→ THE TASK
Can you render the material, from its start through the line holding "Anke (870, 262)" inclusive, as a numbered list with blank lines dropped and the pictures left out?

[Material on locating elements on screens]
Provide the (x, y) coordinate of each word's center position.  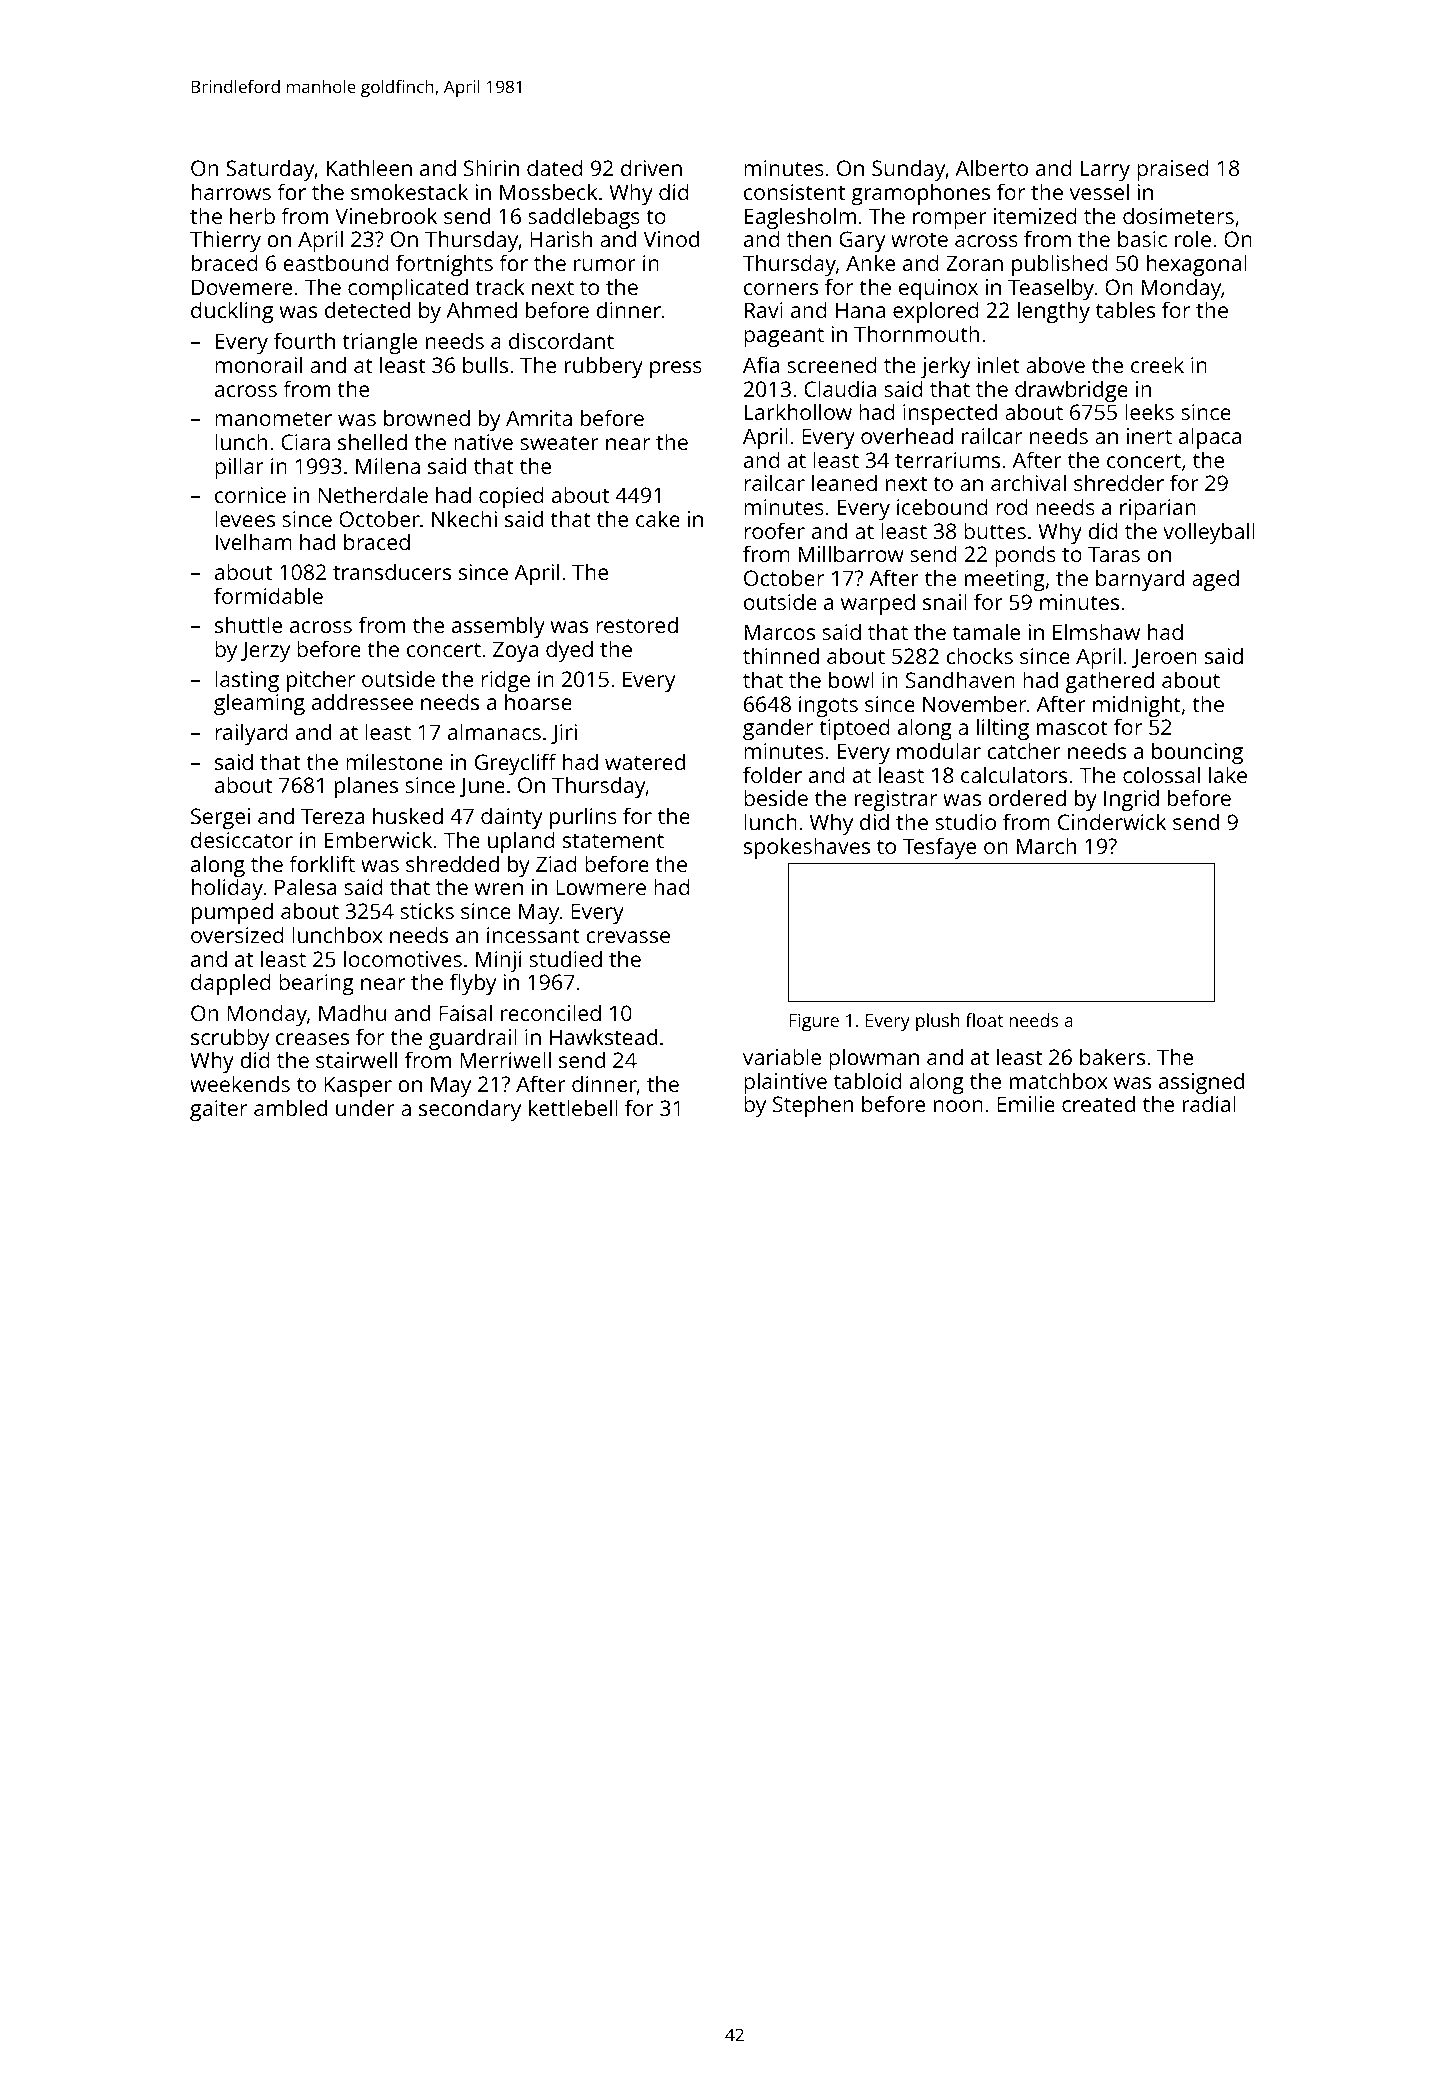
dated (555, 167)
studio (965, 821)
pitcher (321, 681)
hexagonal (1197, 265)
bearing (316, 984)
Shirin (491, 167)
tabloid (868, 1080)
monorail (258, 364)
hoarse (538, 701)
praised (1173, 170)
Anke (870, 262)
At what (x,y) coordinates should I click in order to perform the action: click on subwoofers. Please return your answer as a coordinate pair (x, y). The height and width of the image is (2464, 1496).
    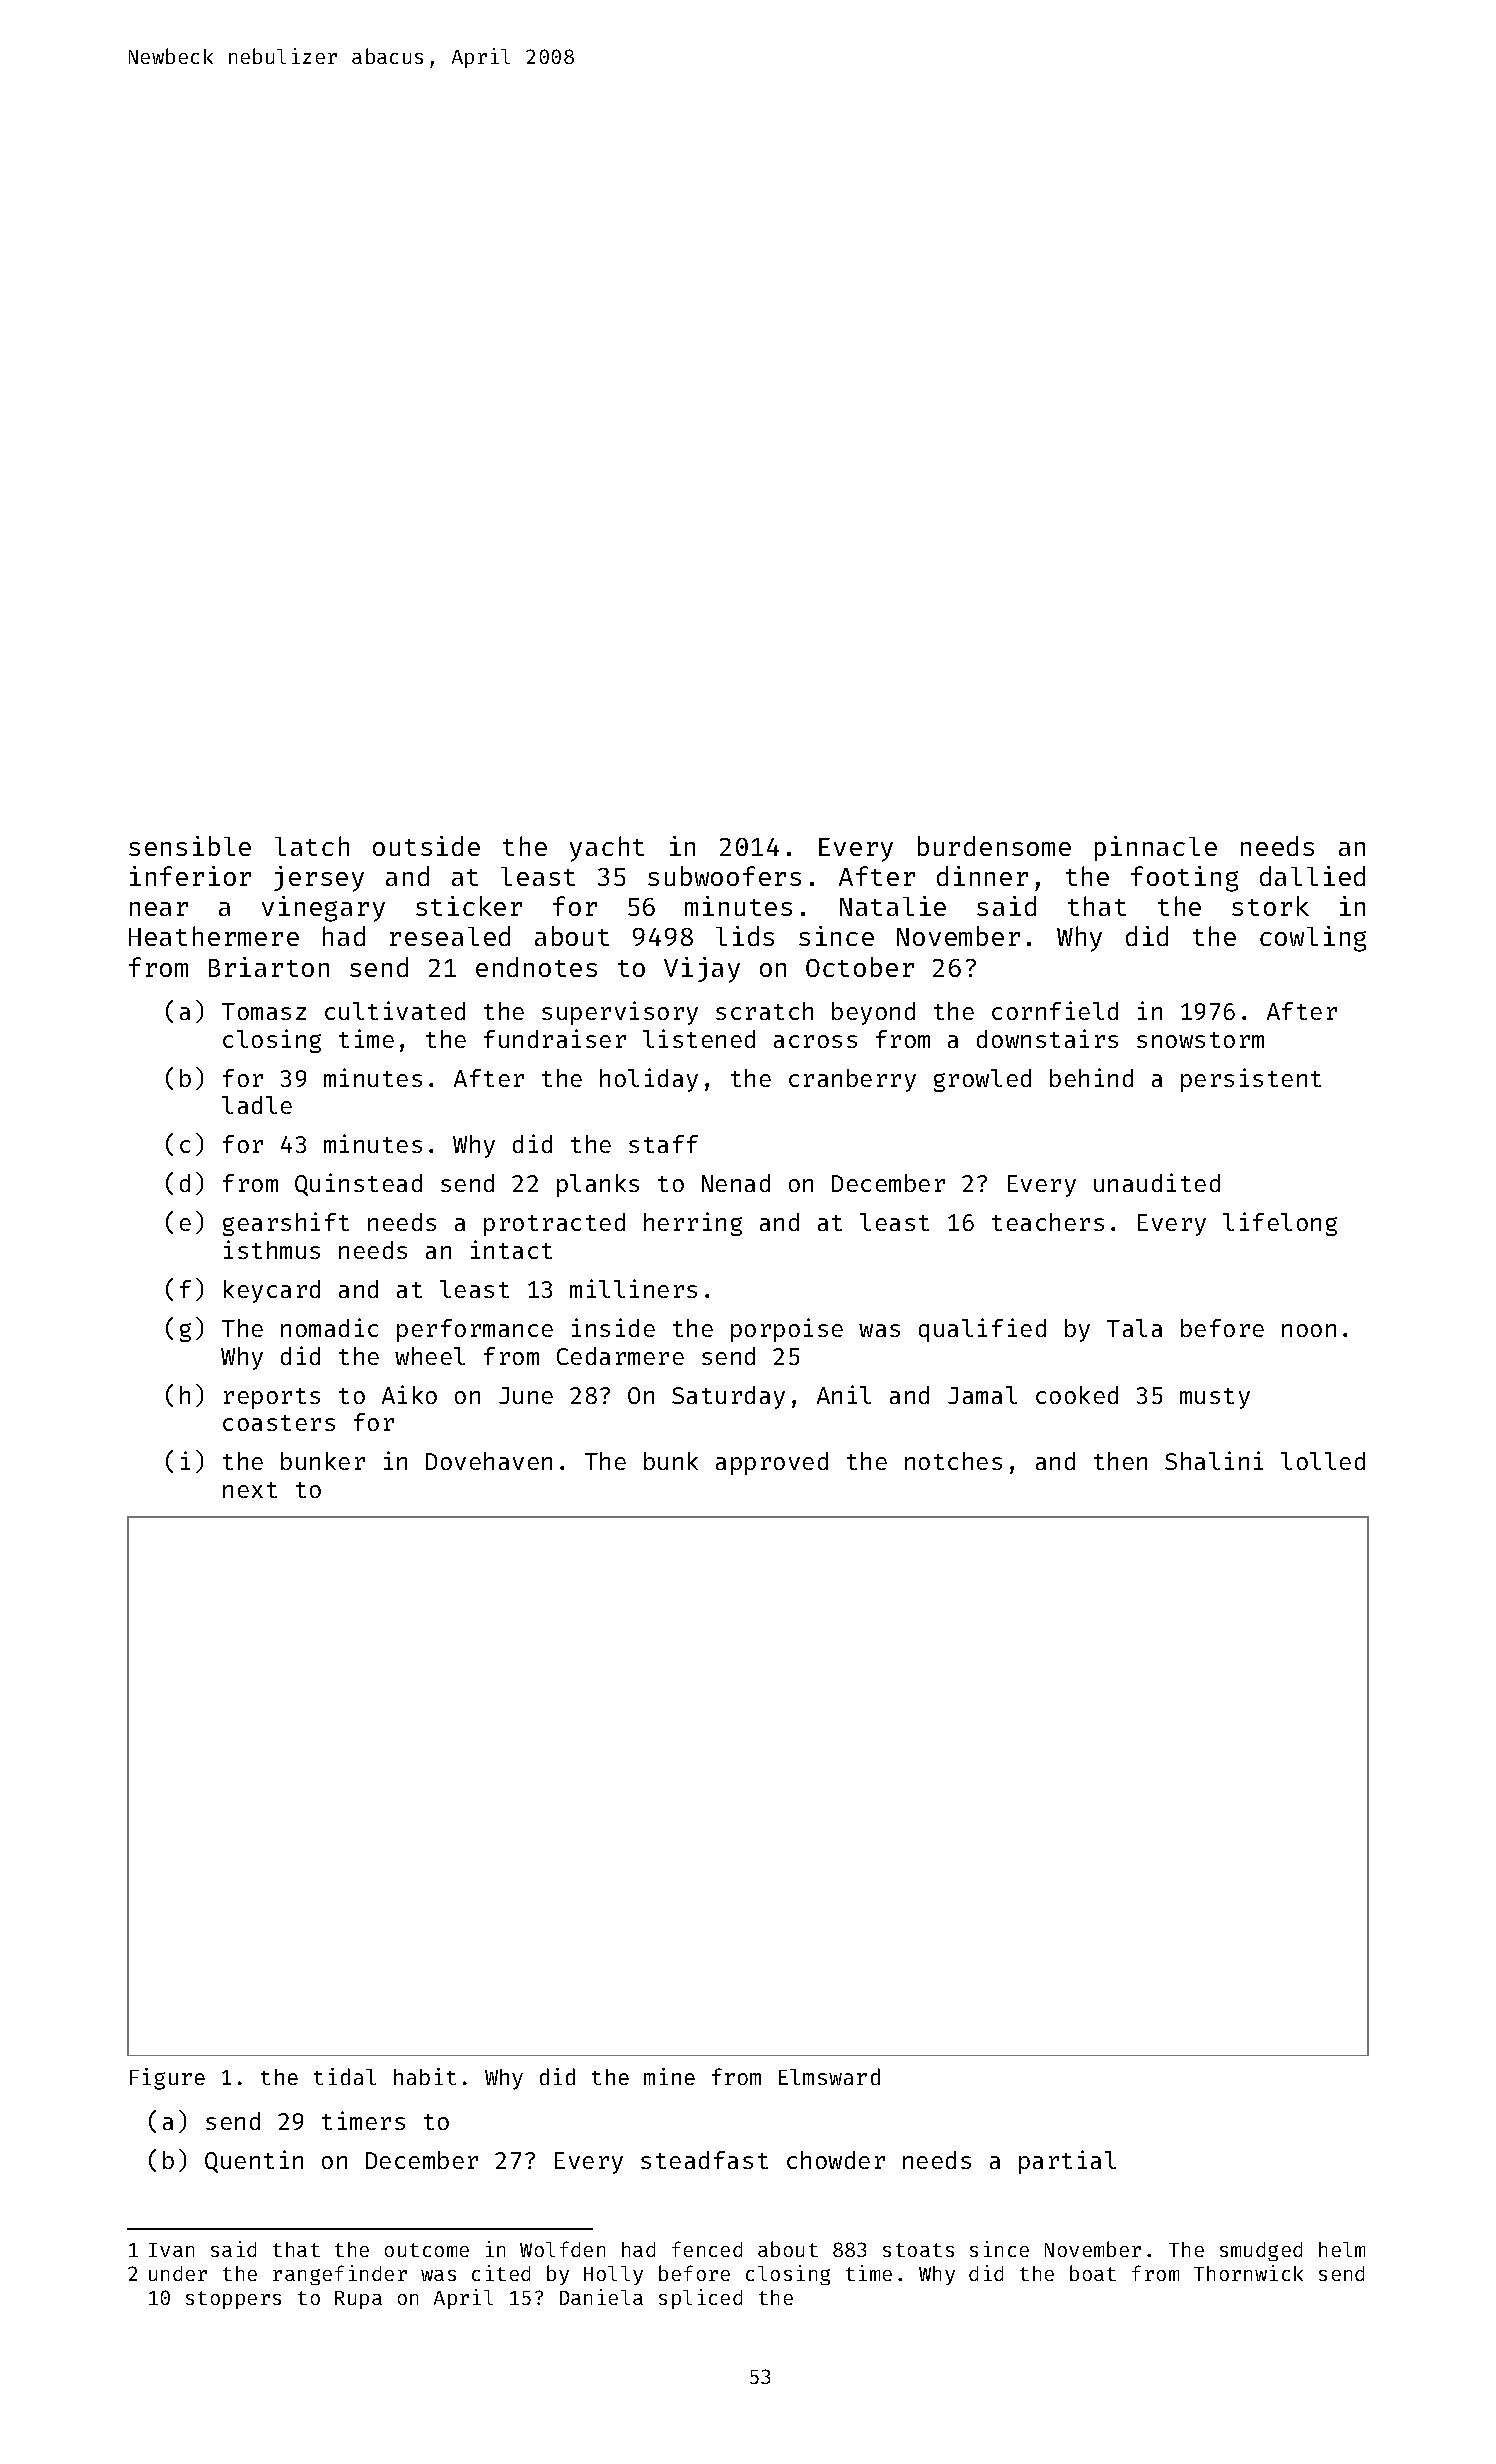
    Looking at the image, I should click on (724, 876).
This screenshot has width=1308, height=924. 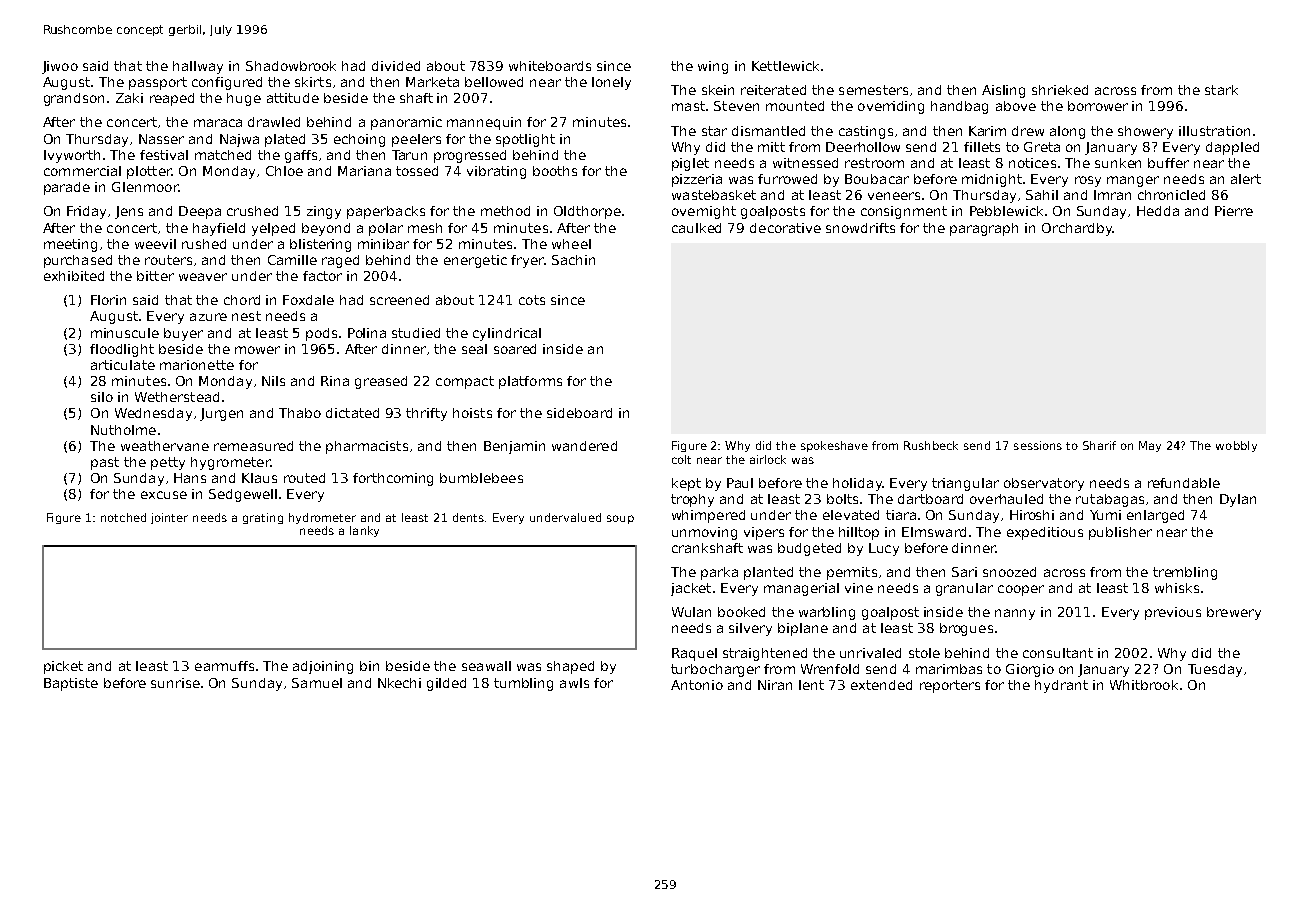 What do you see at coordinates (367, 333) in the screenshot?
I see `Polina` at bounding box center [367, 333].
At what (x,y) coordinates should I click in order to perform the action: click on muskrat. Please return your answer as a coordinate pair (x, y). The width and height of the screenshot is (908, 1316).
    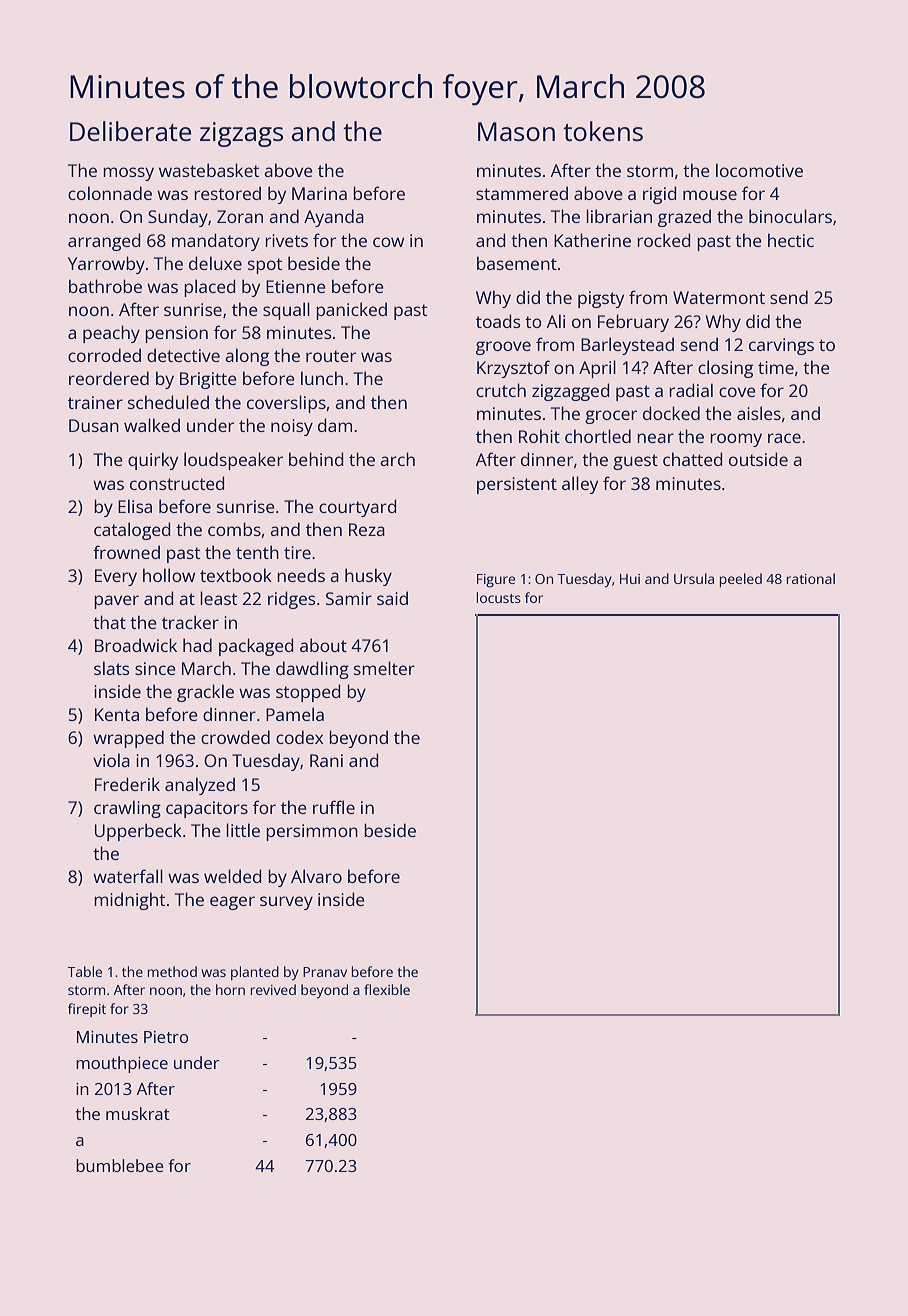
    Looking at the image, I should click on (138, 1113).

→ RESULT
1. Provide the (x, y) coordinate of each word's center position.  
2. dated (555, 167)
3. studio (965, 821)
4. pitcher (321, 681)
5. hexagonal (1197, 265)
6. bearing (316, 984)
7. Shirin (491, 167)
8. tabloid (868, 1080)
9. monorail (258, 364)
10. hoarse (538, 701)
11. praised (1173, 170)
12. Anke (870, 262)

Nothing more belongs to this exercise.